[Scene difference descriptions]
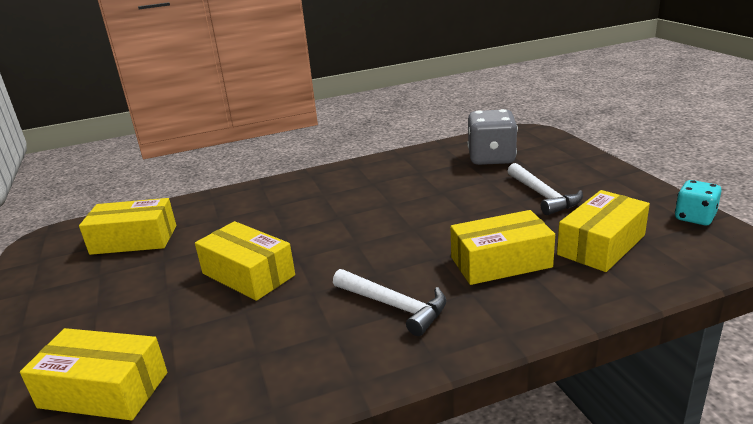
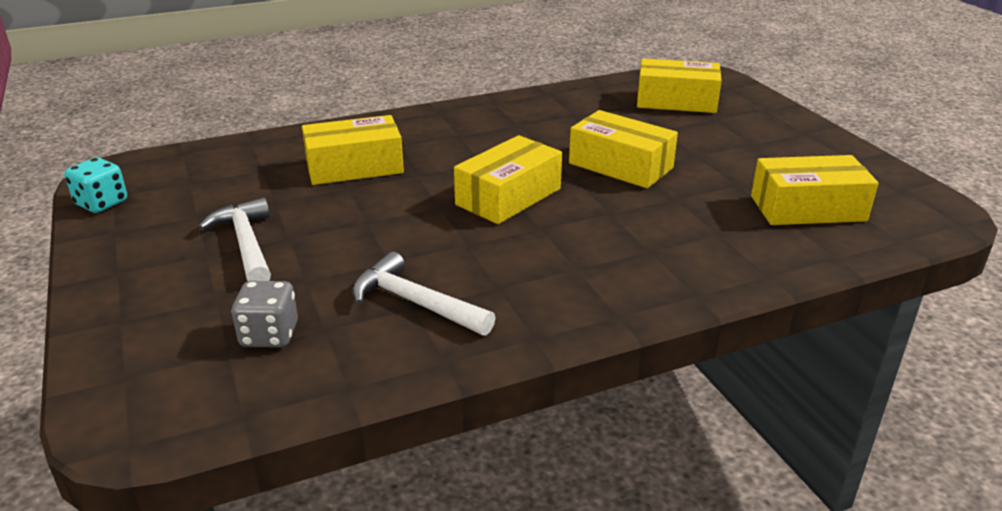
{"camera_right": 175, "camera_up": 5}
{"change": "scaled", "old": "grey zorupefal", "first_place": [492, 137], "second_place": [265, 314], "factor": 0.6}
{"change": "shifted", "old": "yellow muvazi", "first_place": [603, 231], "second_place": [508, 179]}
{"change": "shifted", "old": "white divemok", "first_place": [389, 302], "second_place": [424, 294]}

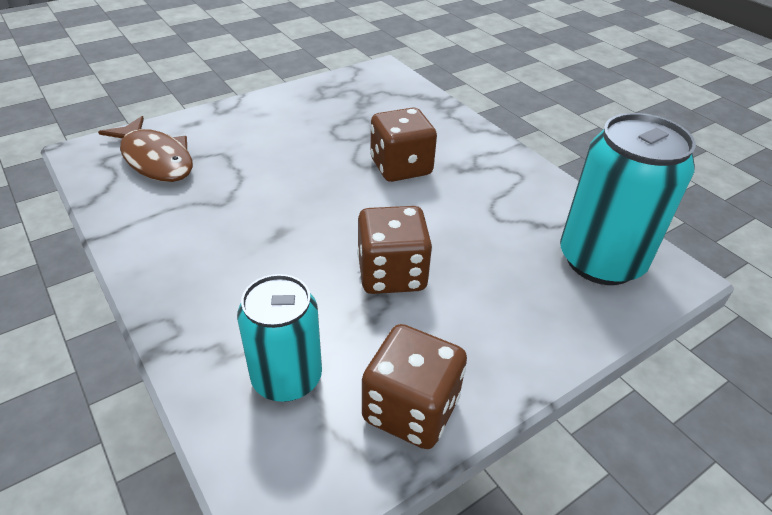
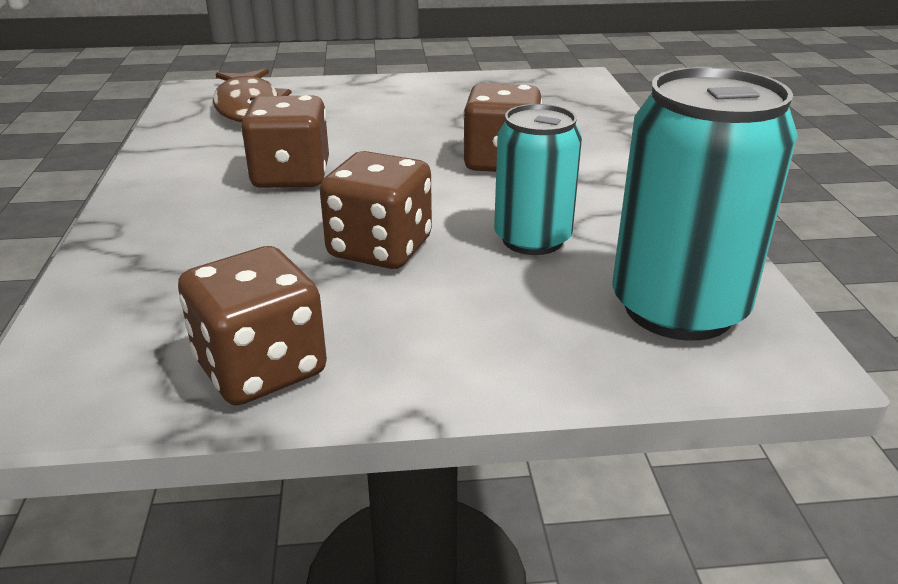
{"camera_right": 30, "camera_up": -10}
{"change": "shifted", "old": "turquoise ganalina", "first_place": [279, 338], "second_place": [538, 179]}
{"change": "new", "new": "brown zorupefal", "second_place": [285, 141]}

WHAT TO WORK ON ::
Exclude images. Return the data above verbatim.

REPLY ::
{"camera_right": 175, "camera_up": 5}
{"change": "scaled", "old": "grey zorupefal", "first_place": [492, 137], "second_place": [265, 314], "factor": 0.6}
{"change": "shifted", "old": "yellow muvazi", "first_place": [603, 231], "second_place": [508, 179]}
{"change": "shifted", "old": "white divemok", "first_place": [389, 302], "second_place": [424, 294]}

{"camera_right": 30, "camera_up": -10}
{"change": "shifted", "old": "turquoise ganalina", "first_place": [279, 338], "second_place": [538, 179]}
{"change": "new", "new": "brown zorupefal", "second_place": [285, 141]}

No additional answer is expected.